Layout difference records
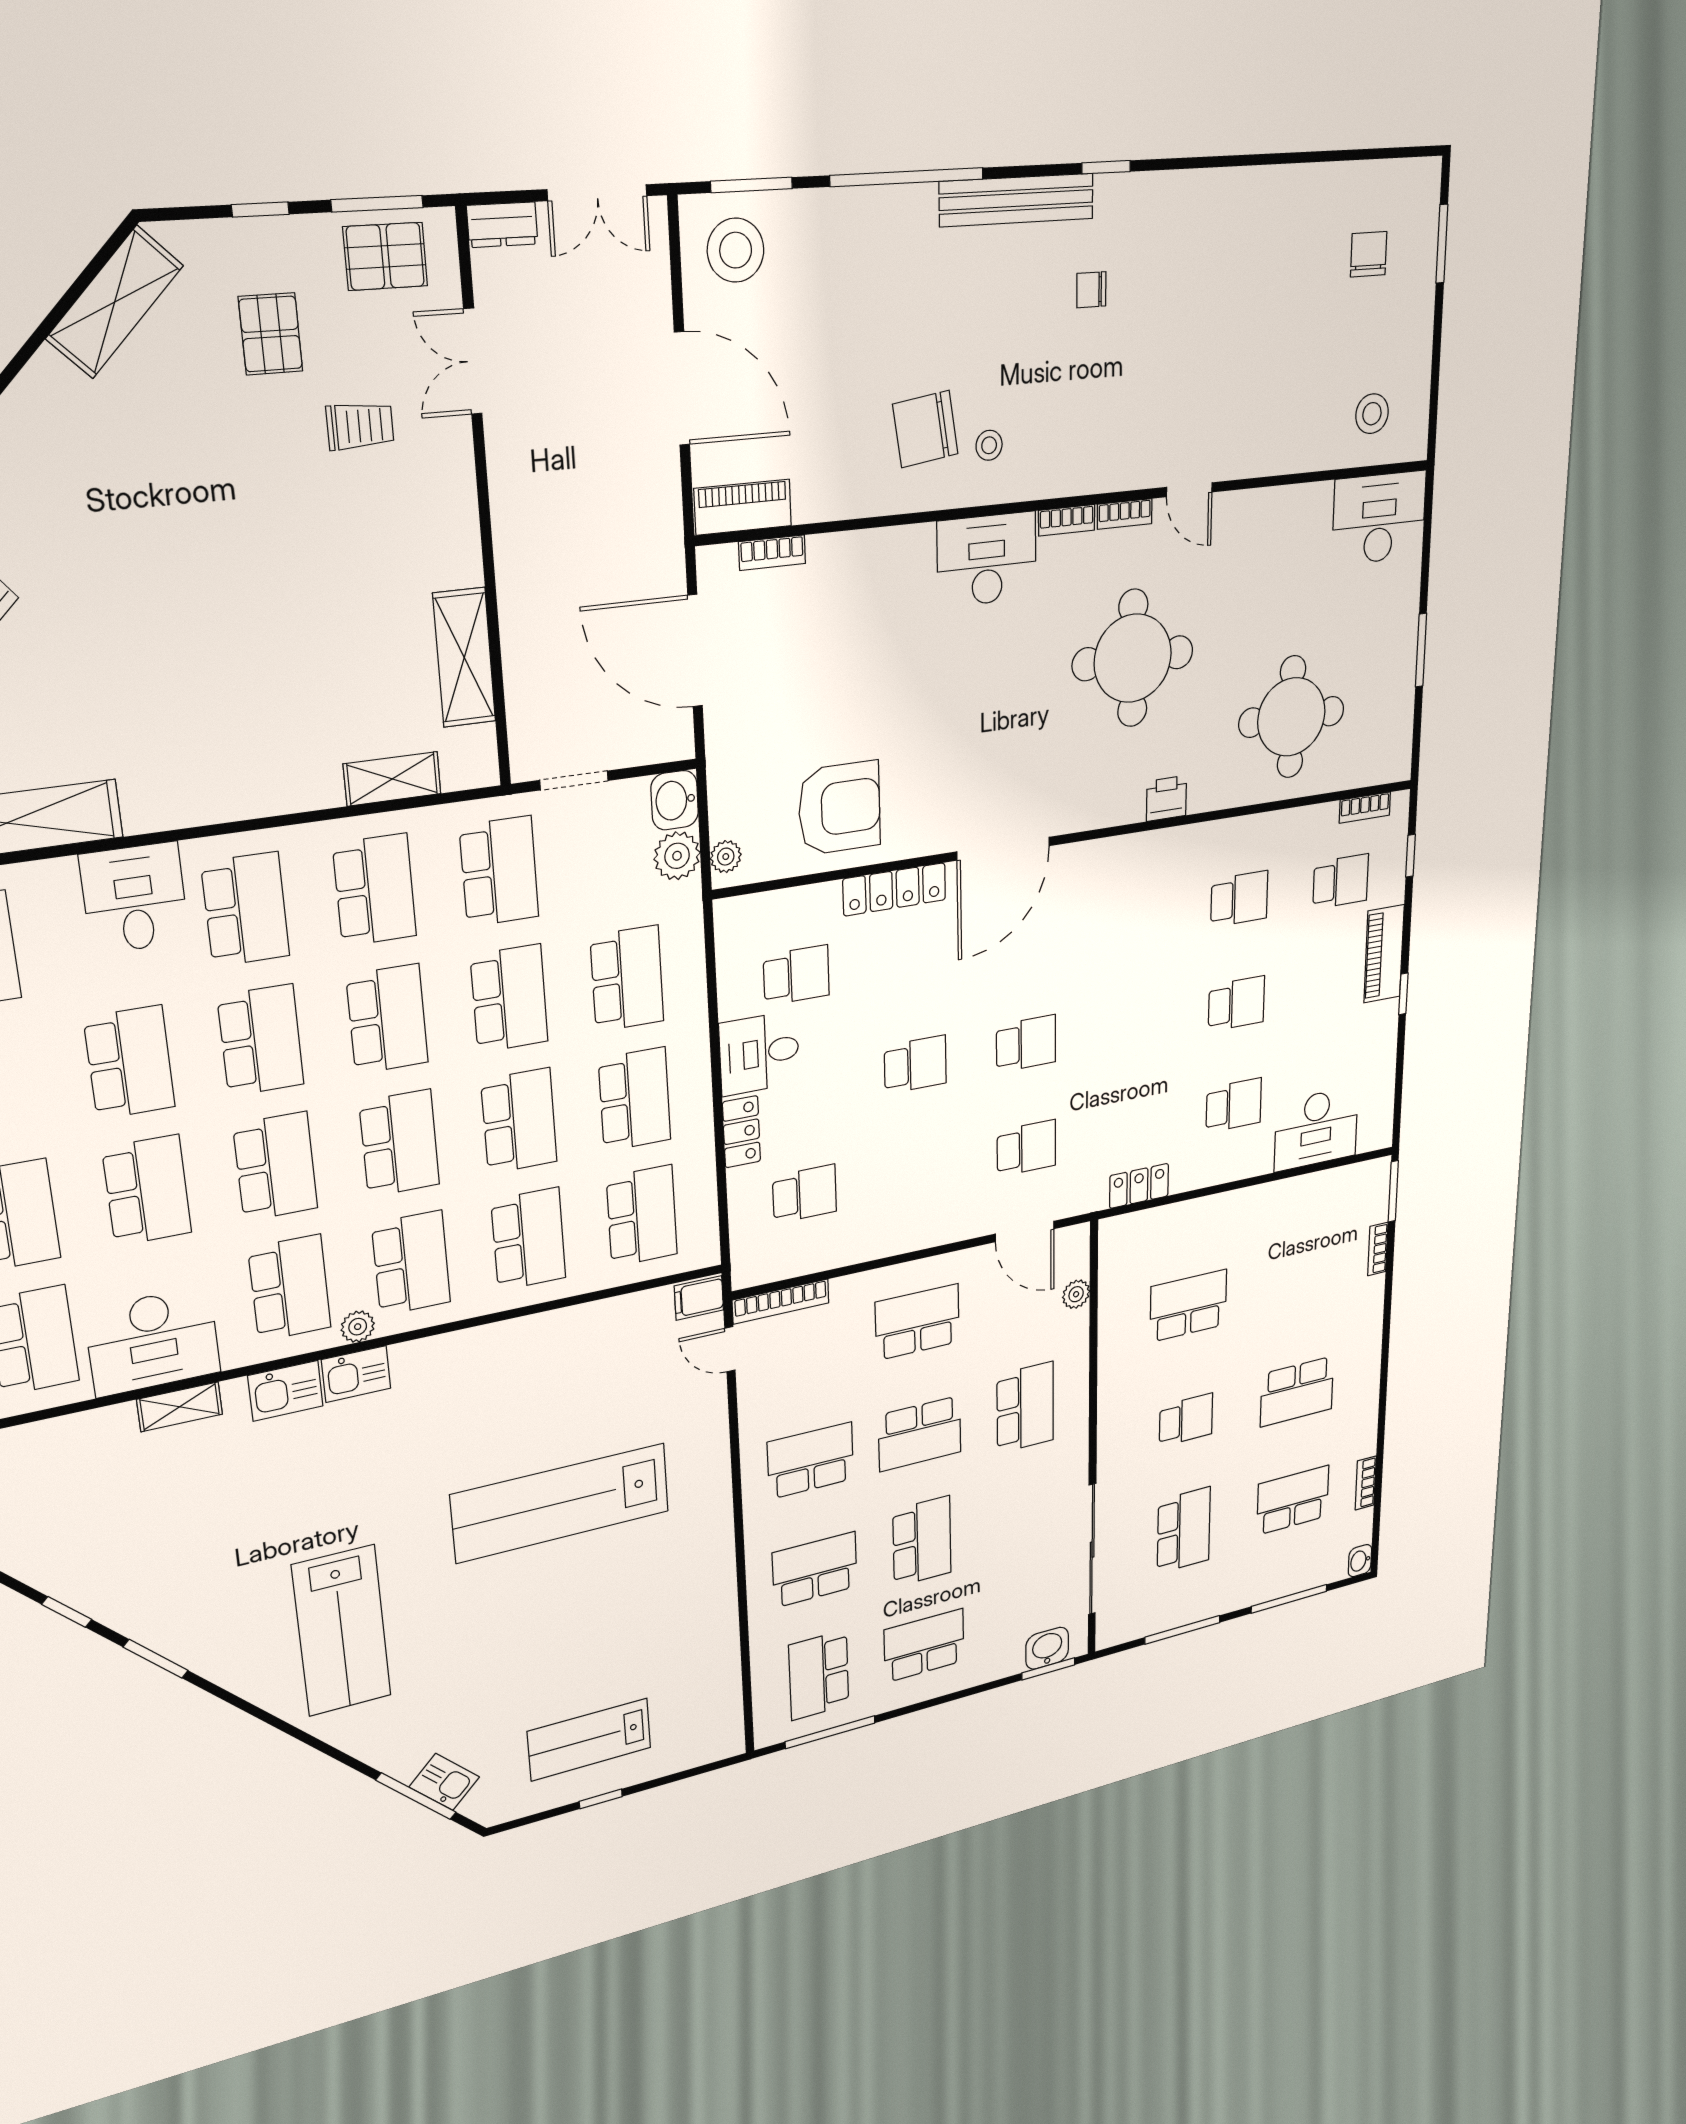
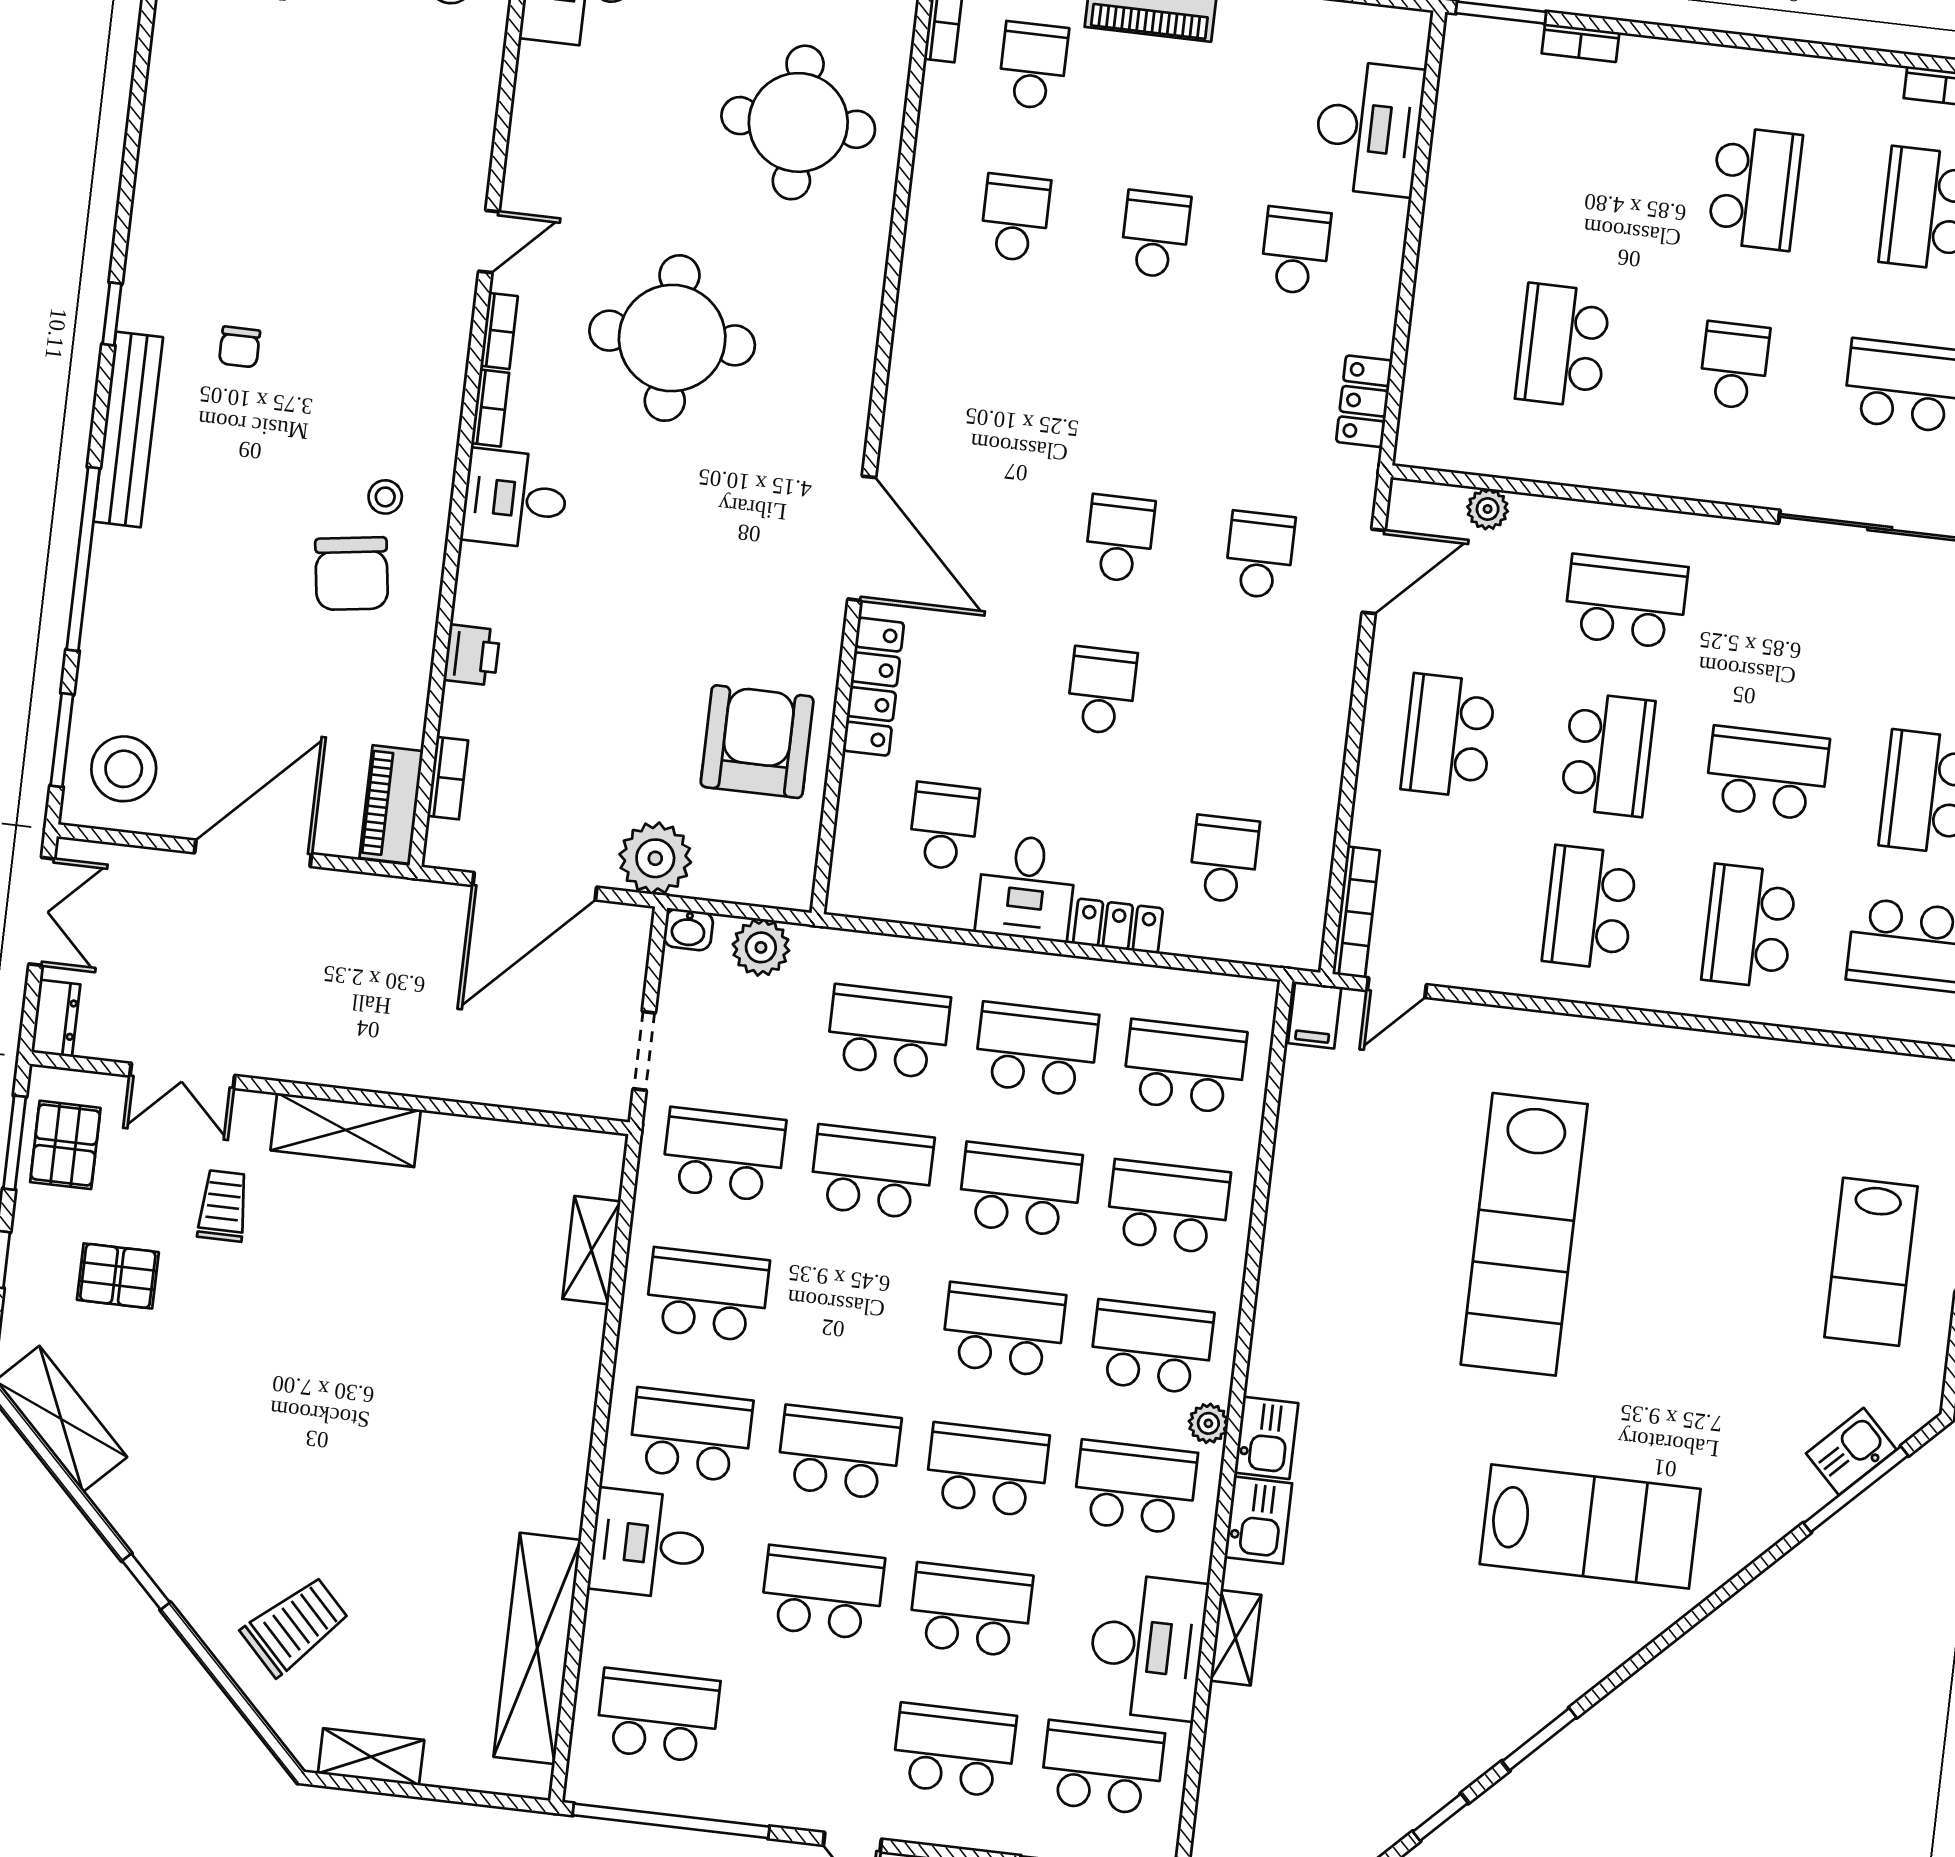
desk: (987, 560) -> (515, 499), width x0.73
shelving: (464, 658) -> (346, 1130), moved
printer: (1166, 798) -> (472, 655), moved, turned 180
washbasin: (675, 800) -> (688, 930), width x0.72, depth x0.69
plant: (726, 857) -> (655, 858), moved, width x1.87, depth x1.87
school desk: (387, 1019) -> (855, 1312), removed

To do:
Only the last part of the entries above is needed: please copy the line with "shelving: (464, 658) -> (346, 1130), moved" and each line after it exactly.

Answer for the task:
shelving: (464, 658) -> (346, 1130), moved
printer: (1166, 798) -> (472, 655), moved, turned 180
washbasin: (675, 800) -> (688, 930), width x0.72, depth x0.69
plant: (726, 857) -> (655, 858), moved, width x1.87, depth x1.87
school desk: (387, 1019) -> (855, 1312), removed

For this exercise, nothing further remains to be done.